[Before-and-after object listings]
━━━━━━━━━━

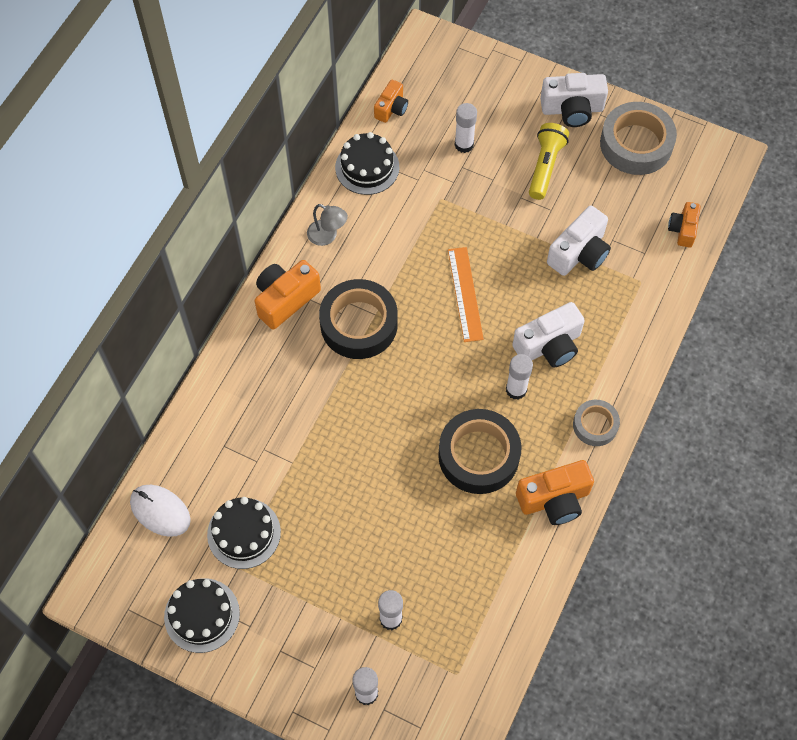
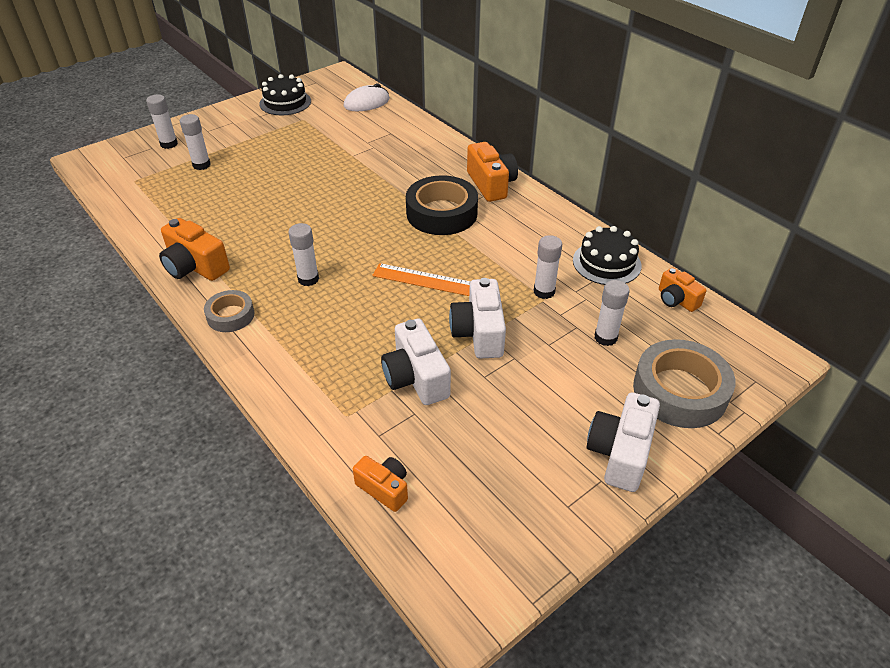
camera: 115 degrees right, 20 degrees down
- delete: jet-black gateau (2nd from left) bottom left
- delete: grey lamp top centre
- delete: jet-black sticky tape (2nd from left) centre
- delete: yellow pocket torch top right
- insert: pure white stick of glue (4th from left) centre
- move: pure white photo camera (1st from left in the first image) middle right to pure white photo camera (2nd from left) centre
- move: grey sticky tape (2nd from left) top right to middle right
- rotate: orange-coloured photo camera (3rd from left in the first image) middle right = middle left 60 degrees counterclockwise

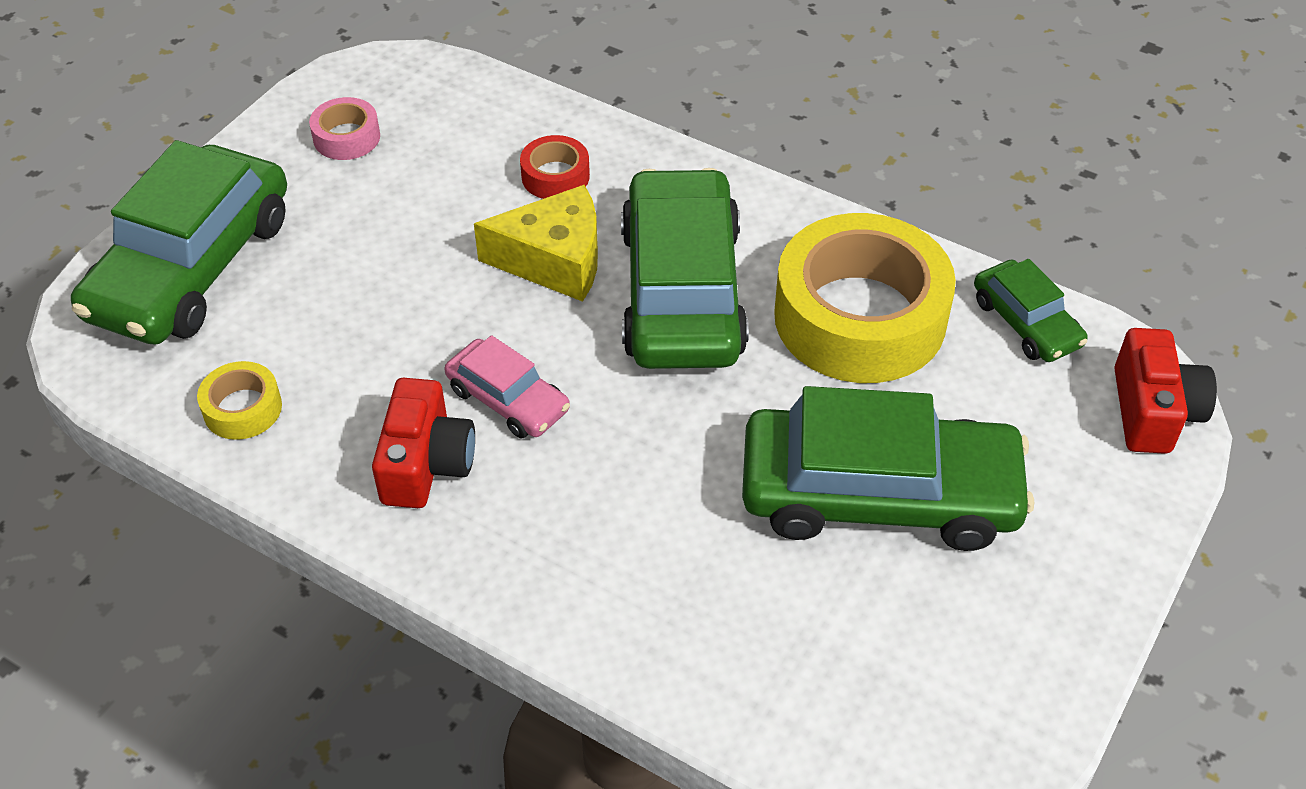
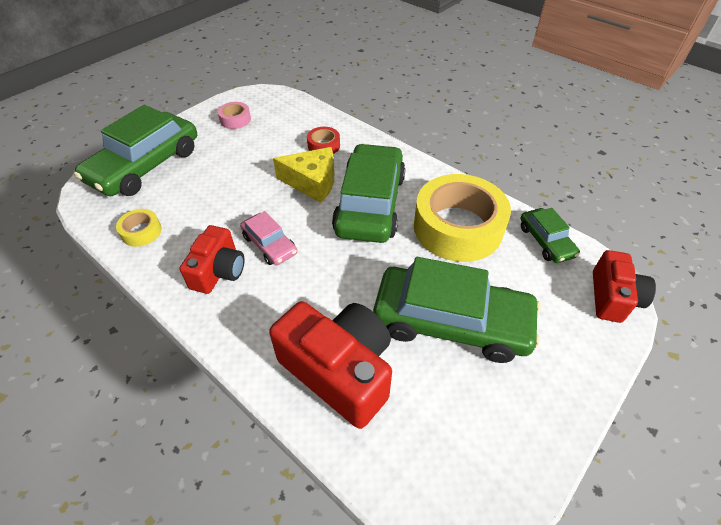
camera: 10 degrees right, 0 degrees up
- insert: red photo camera (2nd from left) bottom centre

━━━━━━━━━━

§ **WHAT THIS TASK INVOLVES**: If a line of the entries holds the word "white", copy it out.

§ **TASK RESULT**:
- insert: pure white stick of glue (4th from left) centre
- move: pure white photo camera (1st from left in the first image) middle right to pure white photo camera (2nd from left) centre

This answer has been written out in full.